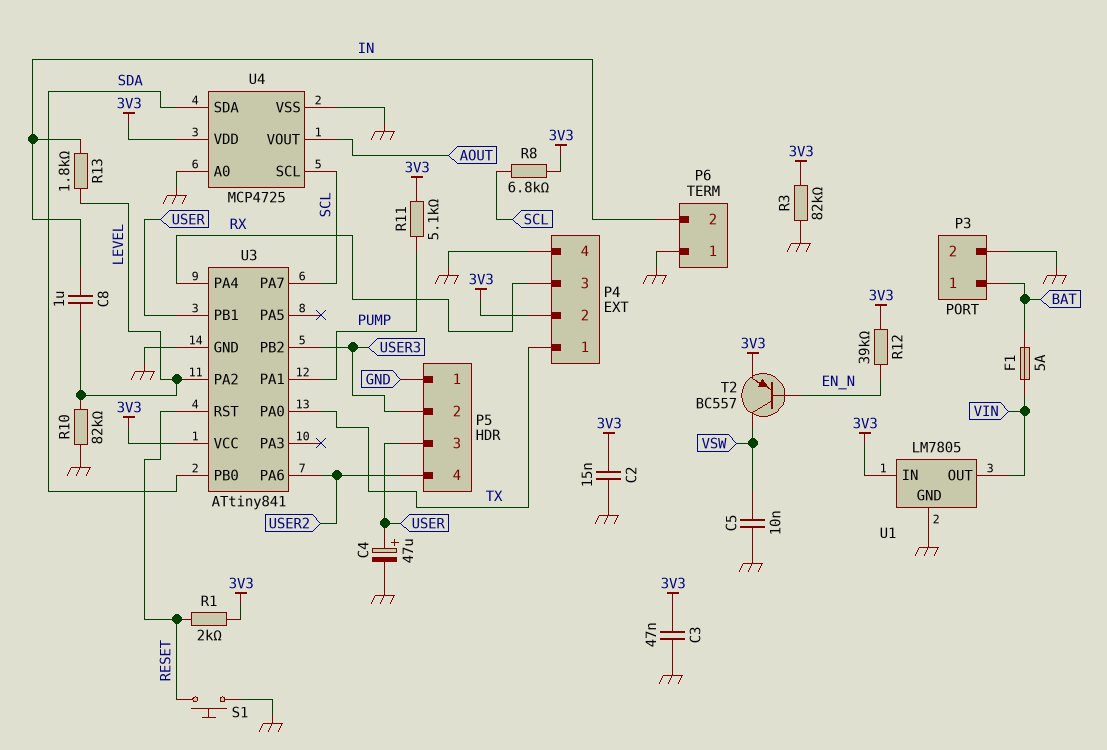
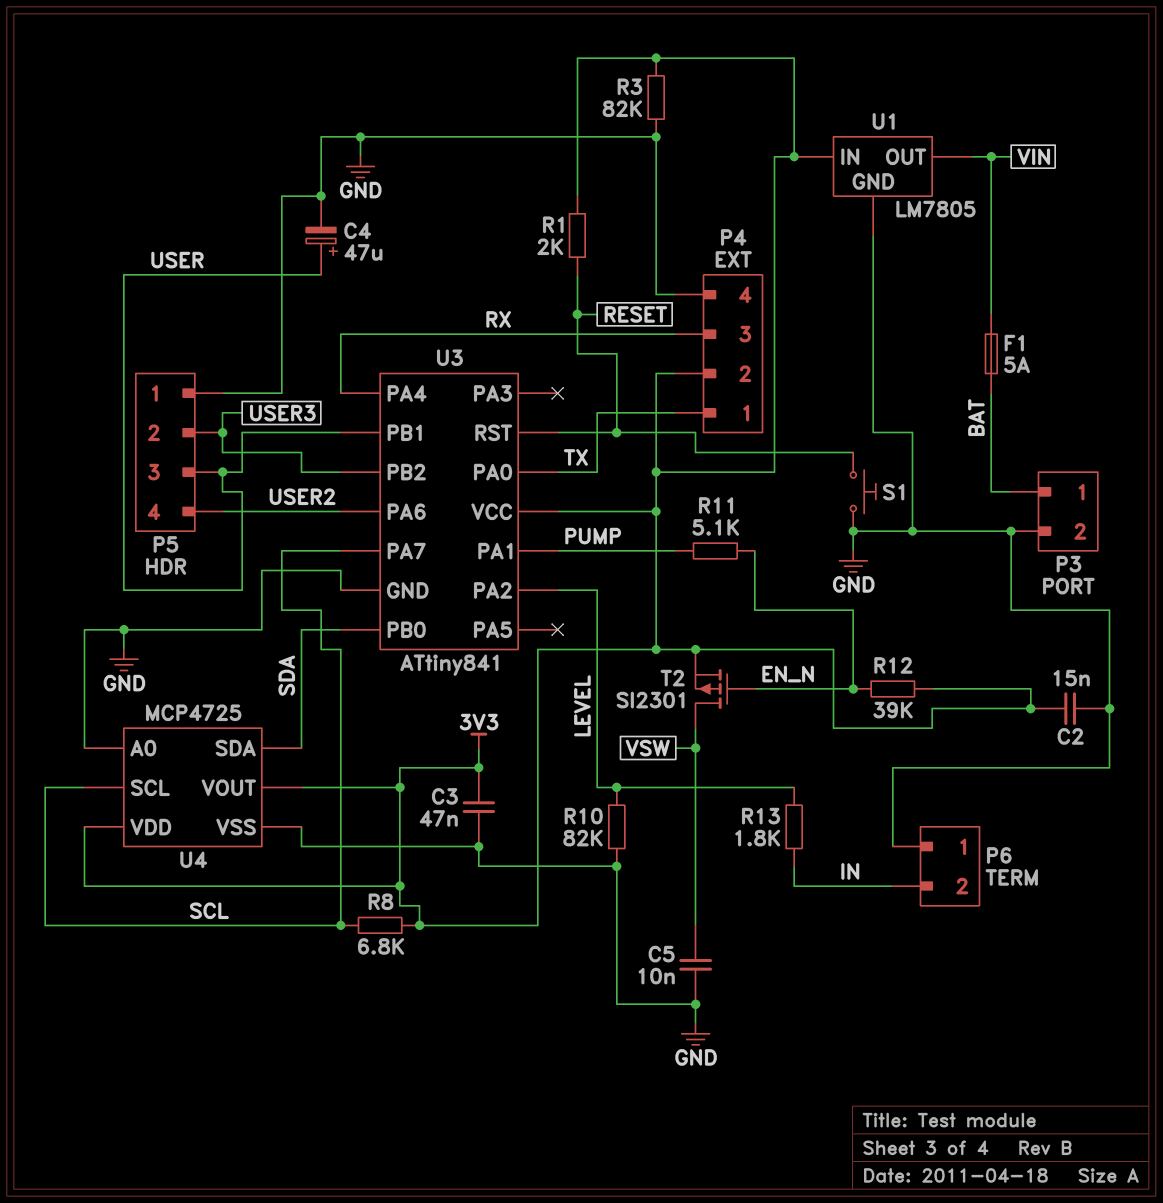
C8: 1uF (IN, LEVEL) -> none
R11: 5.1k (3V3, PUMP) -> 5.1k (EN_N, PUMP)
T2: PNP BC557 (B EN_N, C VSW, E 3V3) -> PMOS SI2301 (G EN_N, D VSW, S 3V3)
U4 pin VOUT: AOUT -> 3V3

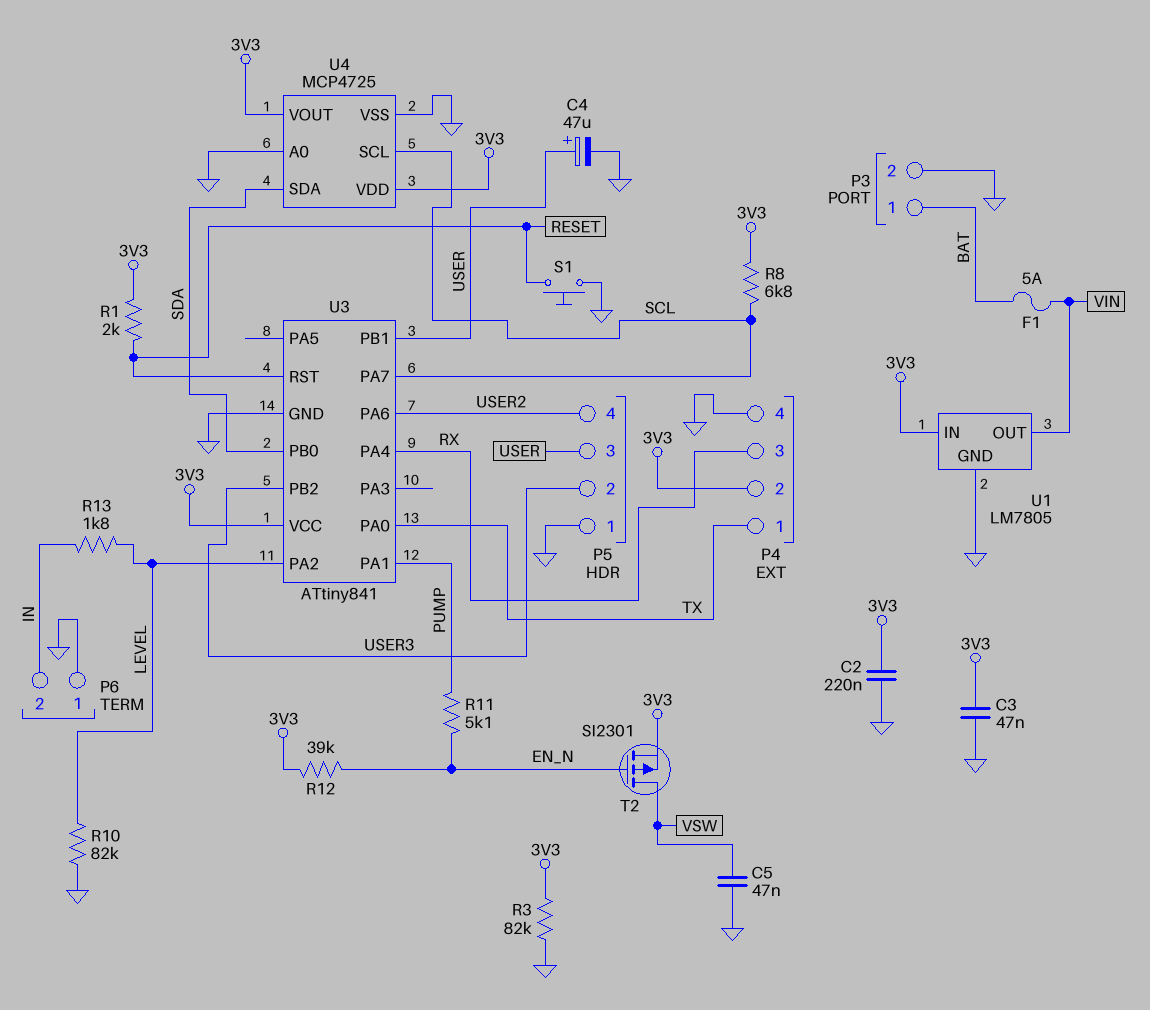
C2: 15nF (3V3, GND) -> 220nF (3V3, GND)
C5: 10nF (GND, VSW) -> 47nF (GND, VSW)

----

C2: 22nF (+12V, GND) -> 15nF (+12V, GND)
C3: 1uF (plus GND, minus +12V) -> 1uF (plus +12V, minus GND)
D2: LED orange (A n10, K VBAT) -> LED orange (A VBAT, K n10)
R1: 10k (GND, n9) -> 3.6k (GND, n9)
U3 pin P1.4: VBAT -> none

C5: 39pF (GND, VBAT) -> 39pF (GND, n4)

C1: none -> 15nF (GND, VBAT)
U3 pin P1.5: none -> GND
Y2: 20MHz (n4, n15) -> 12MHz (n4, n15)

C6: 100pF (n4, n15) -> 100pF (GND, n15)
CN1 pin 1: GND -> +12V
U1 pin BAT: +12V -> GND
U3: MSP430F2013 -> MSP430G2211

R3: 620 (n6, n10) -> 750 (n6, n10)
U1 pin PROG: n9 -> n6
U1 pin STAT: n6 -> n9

----

EXERCISE GOAL: Return exactly the lines above from the line that has "CN1 pin 1: GND -> +12V" through the line that has "U1 pin STAT: n6 -> n9", inclusive, and nothing else.

EXERCISE SOLUTION:
CN1 pin 1: GND -> +12V
U1 pin BAT: +12V -> GND
U3: MSP430F2013 -> MSP430G2211

R3: 620 (n6, n10) -> 750 (n6, n10)
U1 pin PROG: n9 -> n6
U1 pin STAT: n6 -> n9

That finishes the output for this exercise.